** THE DATA **
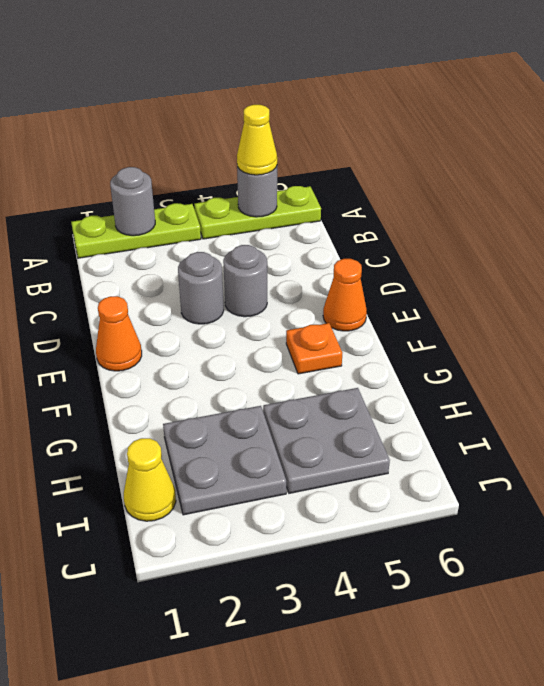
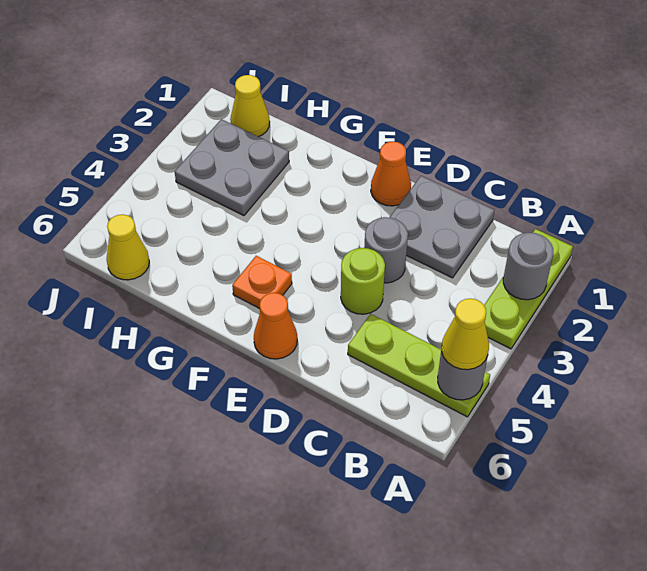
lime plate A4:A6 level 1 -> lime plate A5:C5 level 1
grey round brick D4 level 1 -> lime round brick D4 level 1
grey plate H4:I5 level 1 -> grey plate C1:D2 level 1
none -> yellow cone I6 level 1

** WORK TO COMPLETE **
Give an exact copy of the listing, without its pictures.

** EXPECTED ANSWER **
lime plate A4:A6 level 1 -> lime plate A5:C5 level 1
grey round brick D4 level 1 -> lime round brick D4 level 1
grey plate H4:I5 level 1 -> grey plate C1:D2 level 1
none -> yellow cone I6 level 1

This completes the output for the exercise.